#### PROVIDED RECORDS
======
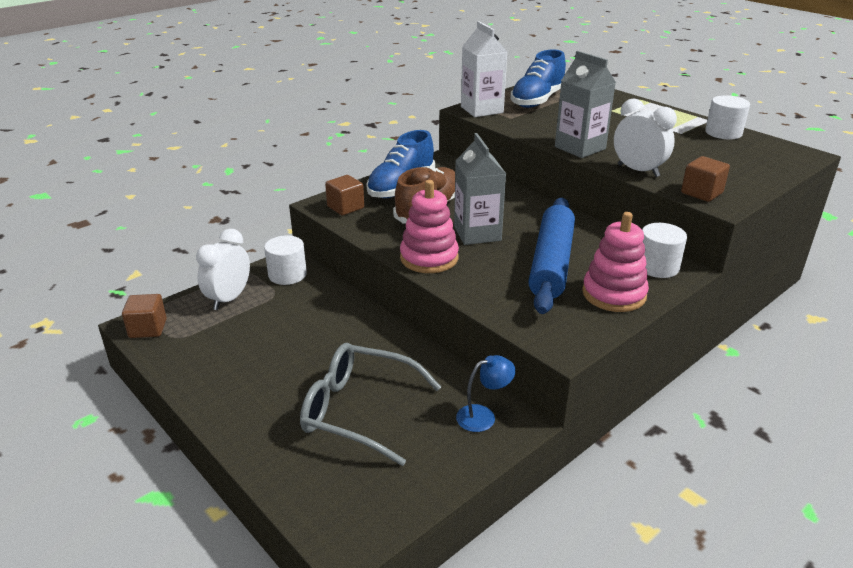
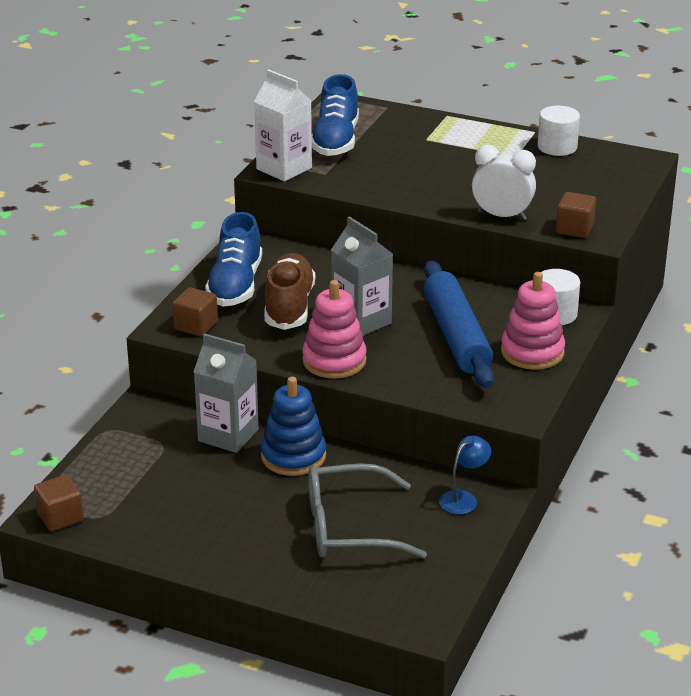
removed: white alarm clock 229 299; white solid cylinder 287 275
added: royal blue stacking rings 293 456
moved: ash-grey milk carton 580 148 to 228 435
======
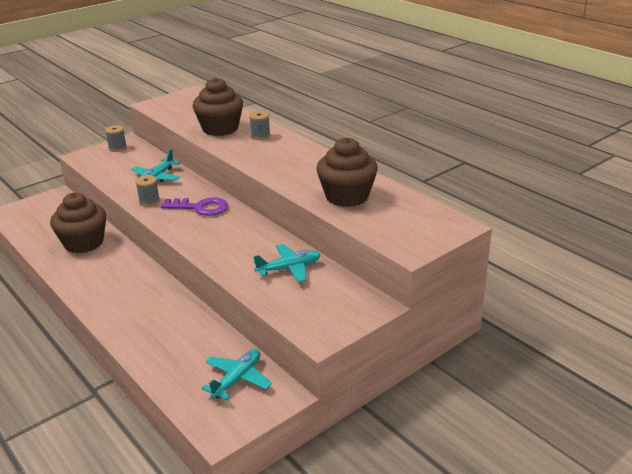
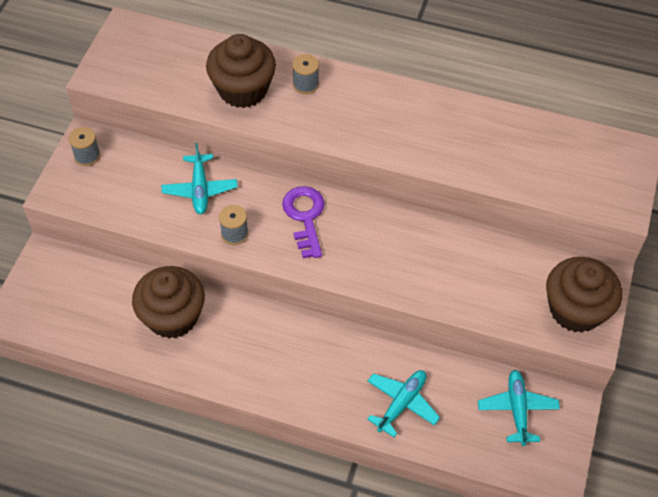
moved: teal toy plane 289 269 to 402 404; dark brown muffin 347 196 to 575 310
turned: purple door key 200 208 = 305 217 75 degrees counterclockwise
======
#### EXERCISE BRIEF
There is a run of lines above from the one with "removed: white alarm" to the one with "moved: ash-grey milk"; print exactly that run, both ends included, and nothing else.

#### EXERCISE SOLUTION
removed: white alarm clock 229 299; white solid cylinder 287 275
added: royal blue stacking rings 293 456
moved: ash-grey milk carton 580 148 to 228 435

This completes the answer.